▸ **Working data**
##########
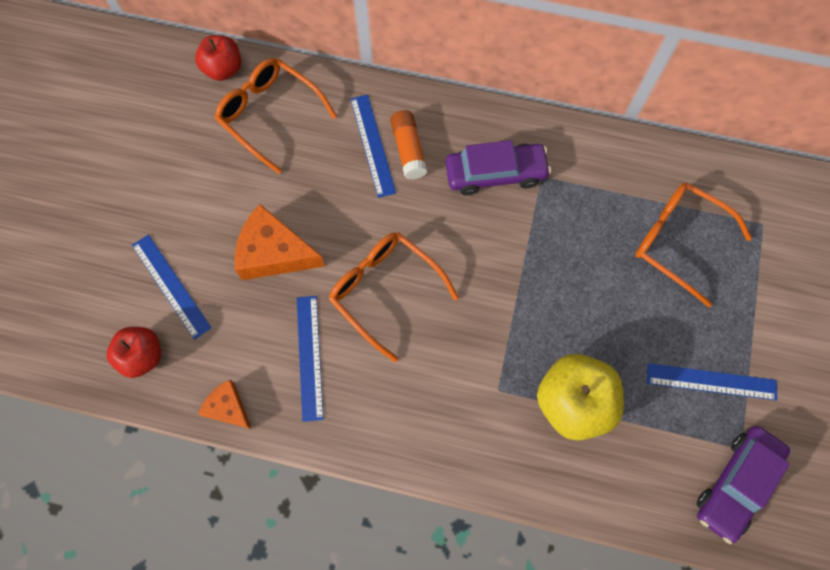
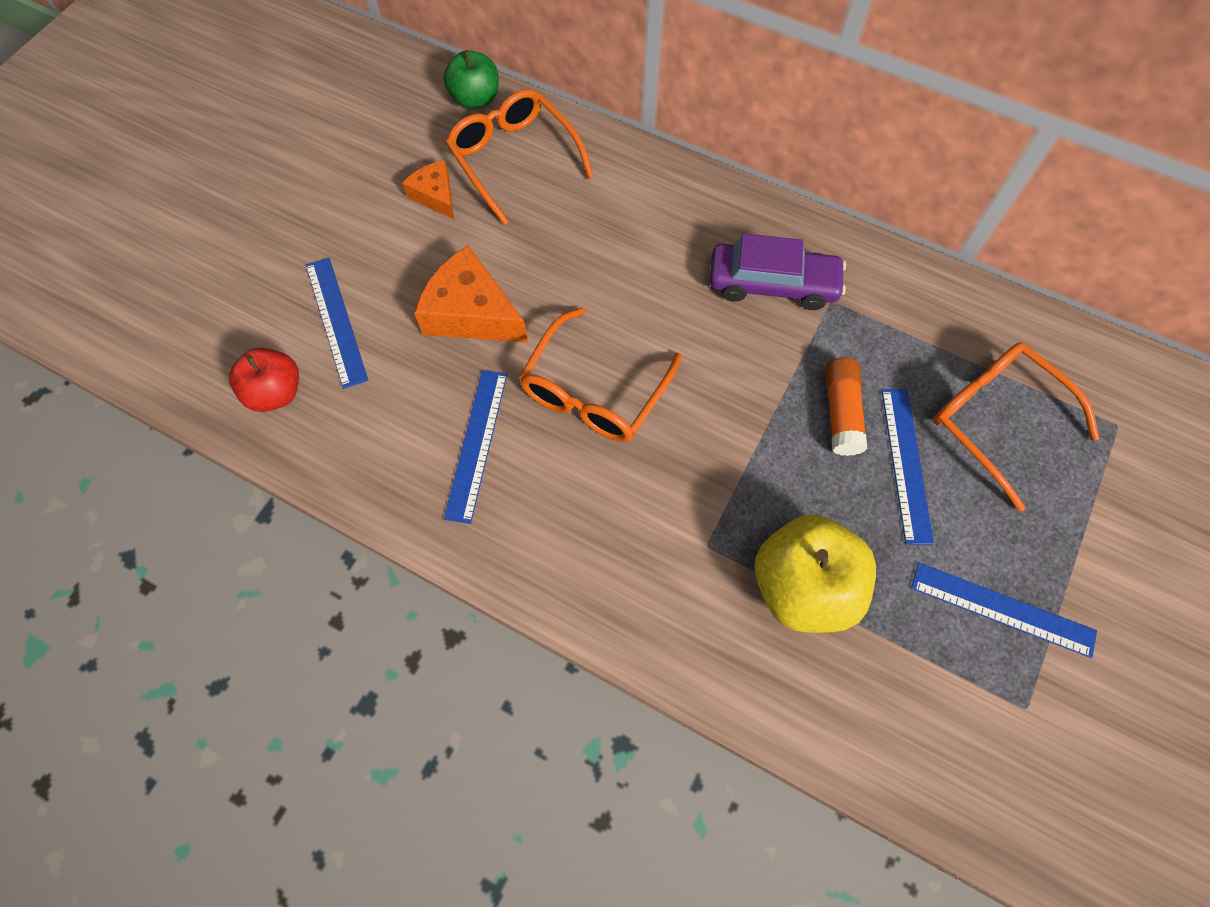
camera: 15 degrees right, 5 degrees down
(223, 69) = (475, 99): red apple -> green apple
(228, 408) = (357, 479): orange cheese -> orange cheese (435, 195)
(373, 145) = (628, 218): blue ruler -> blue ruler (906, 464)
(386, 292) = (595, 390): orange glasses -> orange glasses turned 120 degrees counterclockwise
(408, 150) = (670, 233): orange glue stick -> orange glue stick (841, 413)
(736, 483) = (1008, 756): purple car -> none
##########
A faithful copy of the records above, without images, is what to give back.

▸ **Response for this exercise**
camera: 15 degrees right, 5 degrees down
(223, 69) = (475, 99): red apple -> green apple
(228, 408) = (357, 479): orange cheese -> orange cheese (435, 195)
(373, 145) = (628, 218): blue ruler -> blue ruler (906, 464)
(386, 292) = (595, 390): orange glasses -> orange glasses turned 120 degrees counterclockwise
(408, 150) = (670, 233): orange glue stick -> orange glue stick (841, 413)
(736, 483) = (1008, 756): purple car -> none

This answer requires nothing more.